Entries shown →
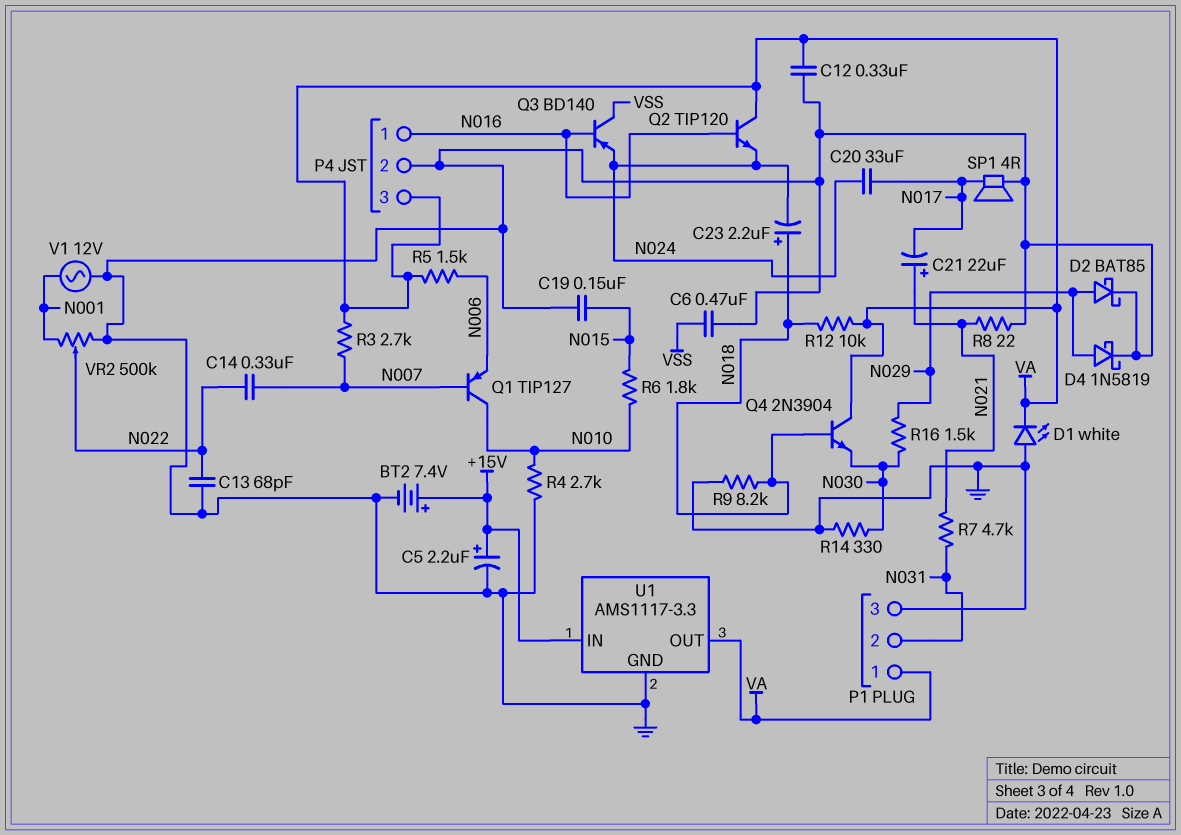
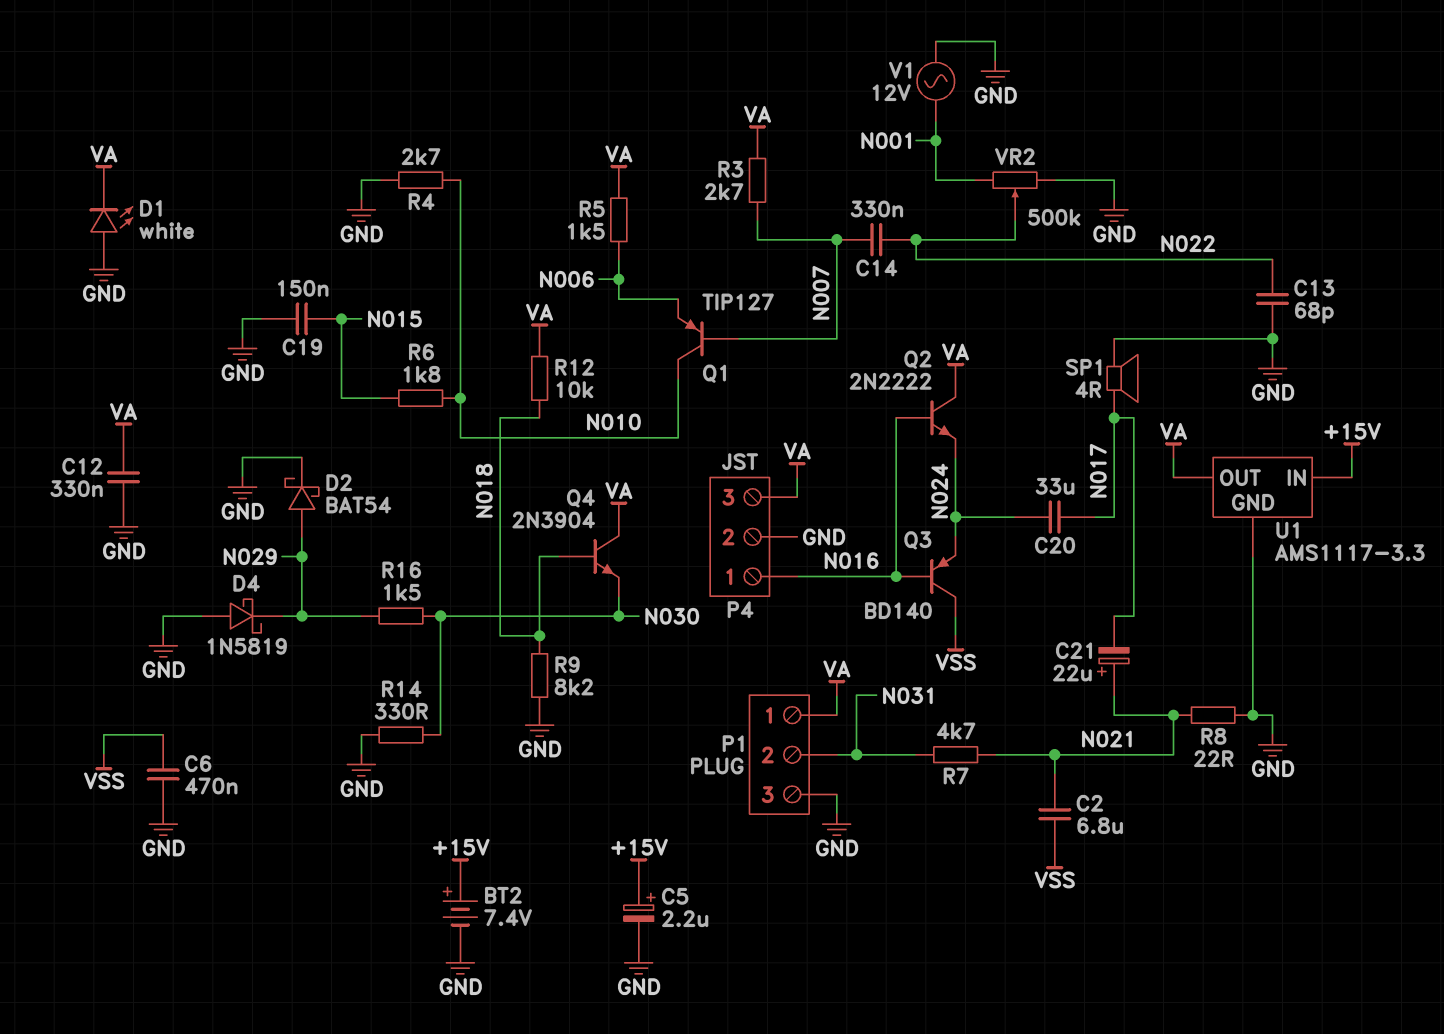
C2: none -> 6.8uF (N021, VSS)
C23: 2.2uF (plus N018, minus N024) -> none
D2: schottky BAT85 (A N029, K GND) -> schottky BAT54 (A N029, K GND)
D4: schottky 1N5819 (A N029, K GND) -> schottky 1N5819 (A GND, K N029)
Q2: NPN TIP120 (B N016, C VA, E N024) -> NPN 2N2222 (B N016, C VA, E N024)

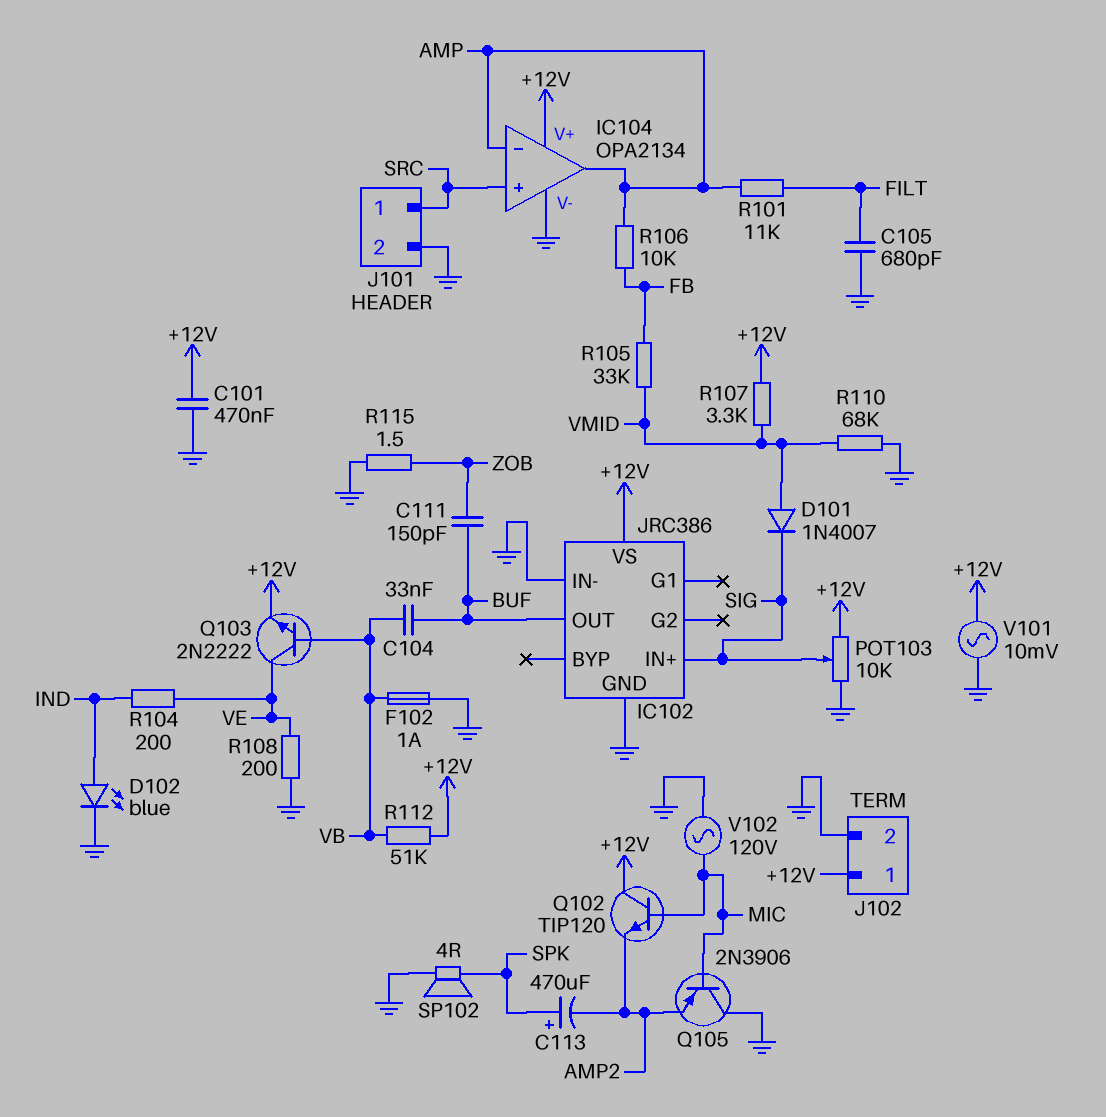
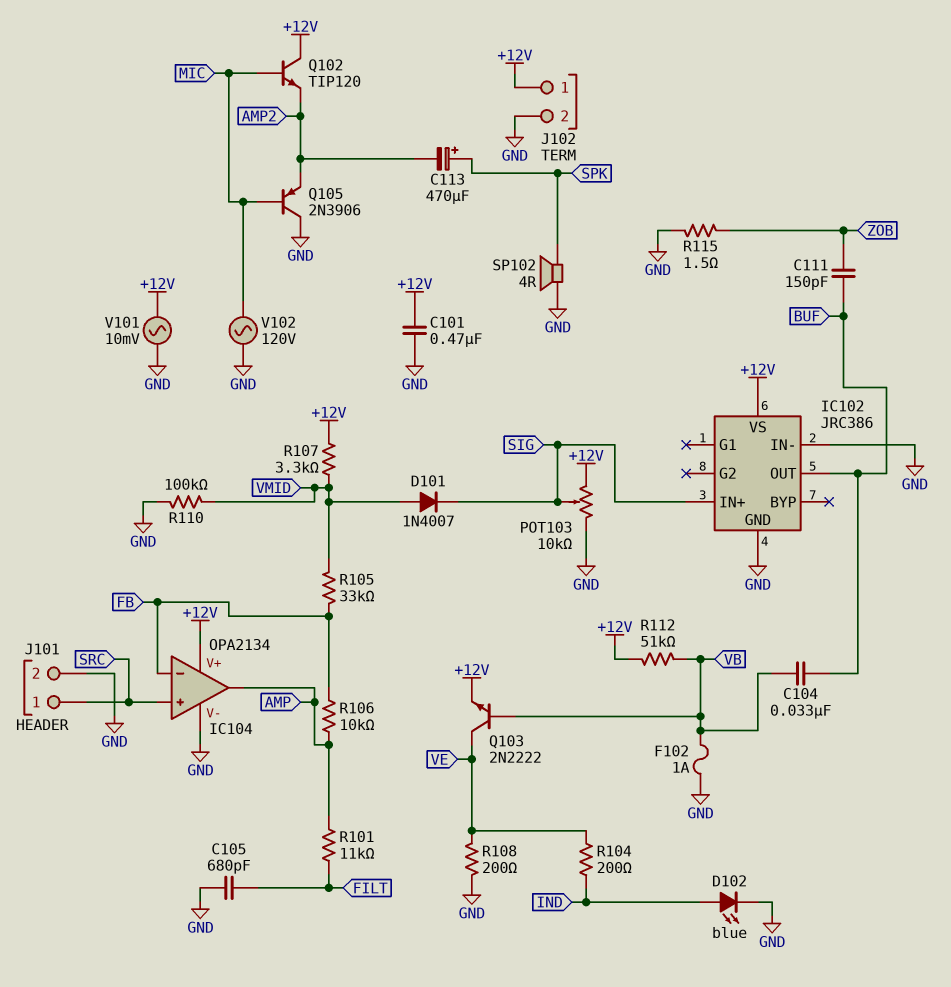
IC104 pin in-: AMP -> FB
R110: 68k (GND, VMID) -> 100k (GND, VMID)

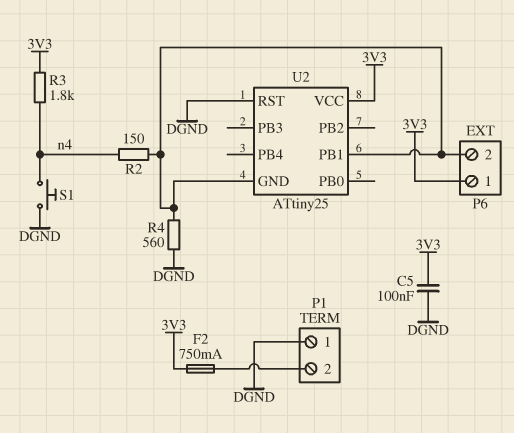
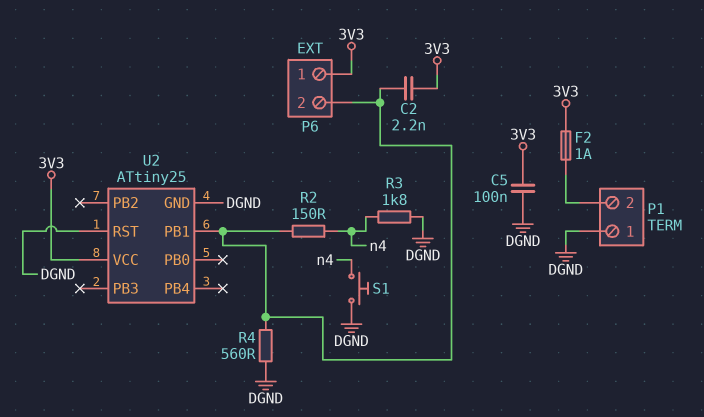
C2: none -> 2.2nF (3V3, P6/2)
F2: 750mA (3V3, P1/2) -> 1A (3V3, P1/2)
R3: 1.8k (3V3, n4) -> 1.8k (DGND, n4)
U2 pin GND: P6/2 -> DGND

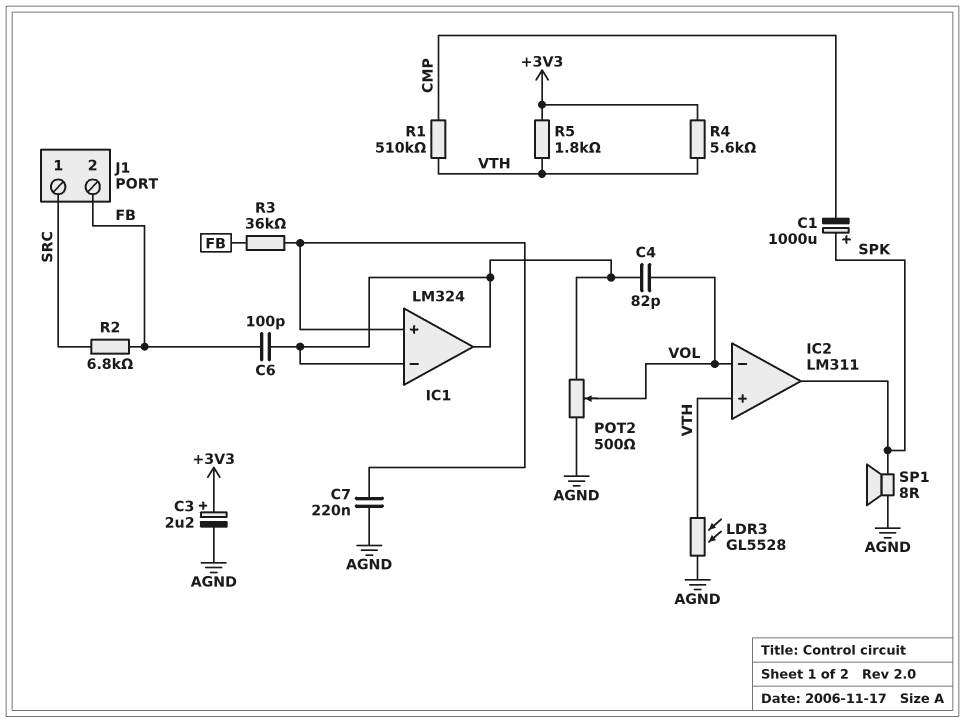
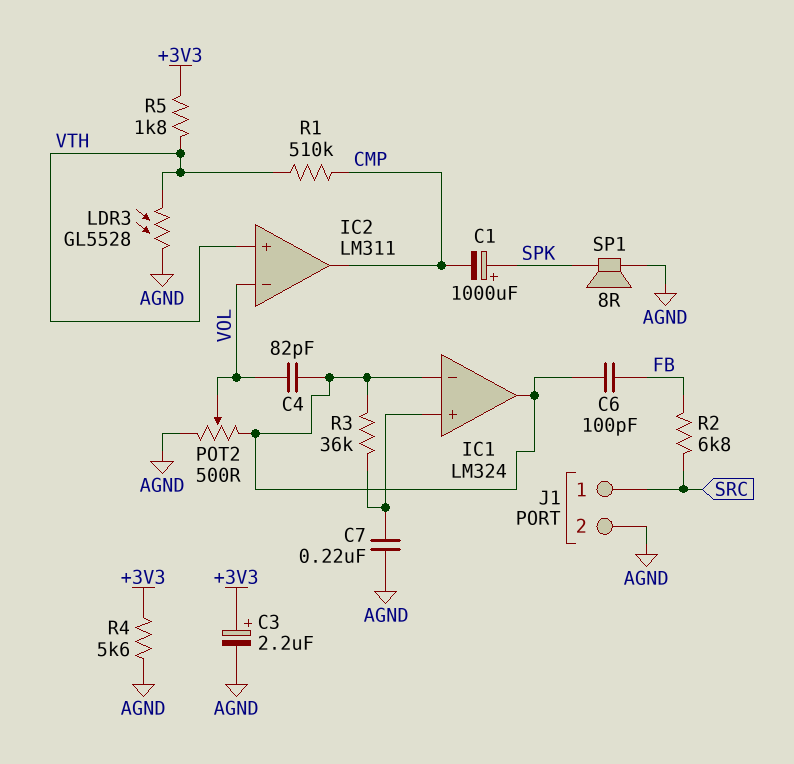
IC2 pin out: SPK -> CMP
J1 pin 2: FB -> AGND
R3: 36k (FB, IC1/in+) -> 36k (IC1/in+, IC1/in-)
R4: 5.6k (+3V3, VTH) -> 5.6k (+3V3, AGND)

Your goal → Provide the number of lines in the entries that include "DGND", and no other text.

Answer for this exercise → 2